### How to complete this task
From the first line to the last, set down the material exactly and drop every picture.

### Recorded information
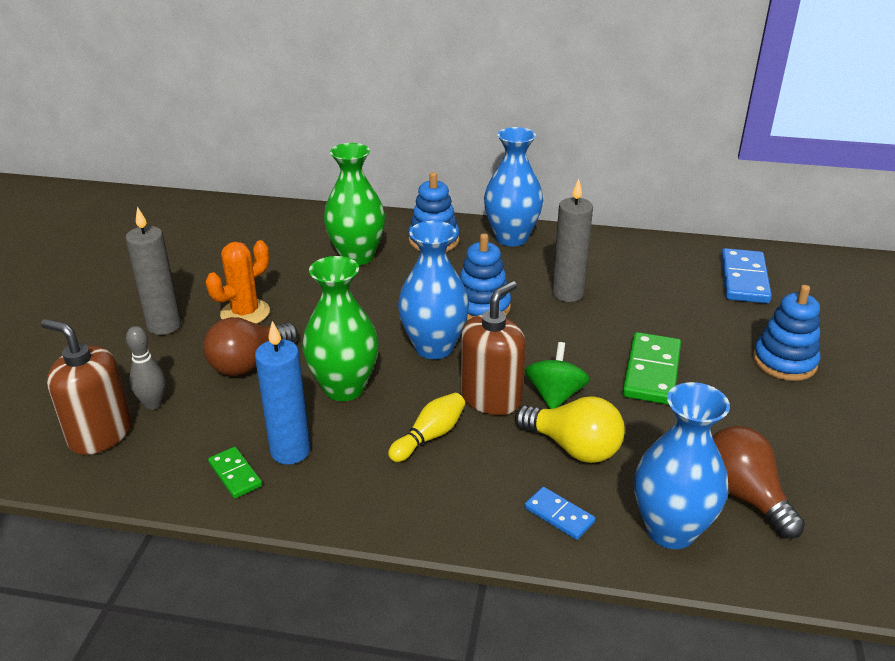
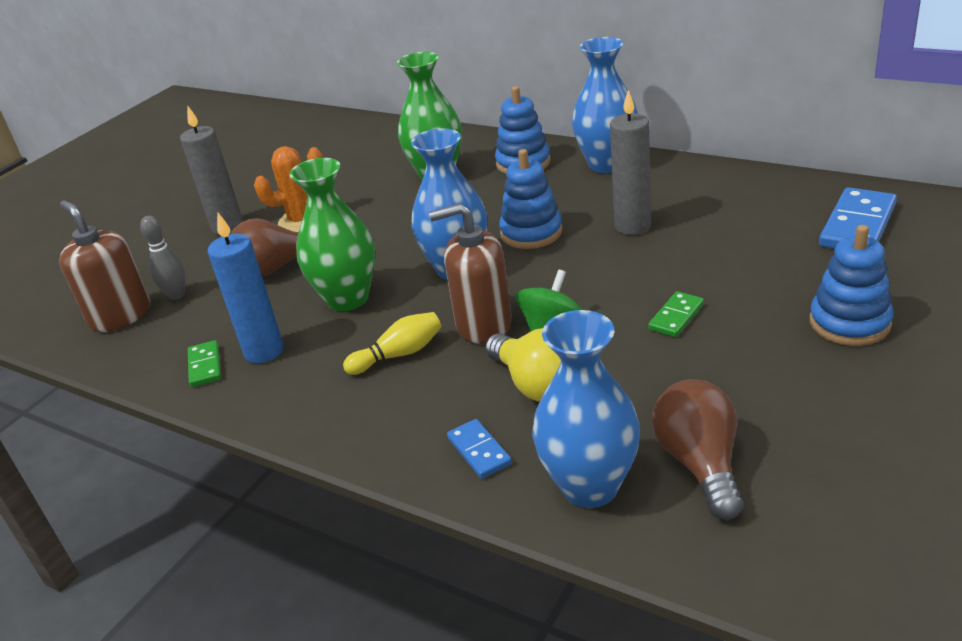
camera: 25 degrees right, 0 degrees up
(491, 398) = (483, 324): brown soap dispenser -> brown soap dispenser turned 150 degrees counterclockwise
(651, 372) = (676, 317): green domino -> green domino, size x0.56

### Exercise answer
camera: 25 degrees right, 0 degrees up
(491, 398) = (483, 324): brown soap dispenser -> brown soap dispenser turned 150 degrees counterclockwise
(651, 372) = (676, 317): green domino -> green domino, size x0.56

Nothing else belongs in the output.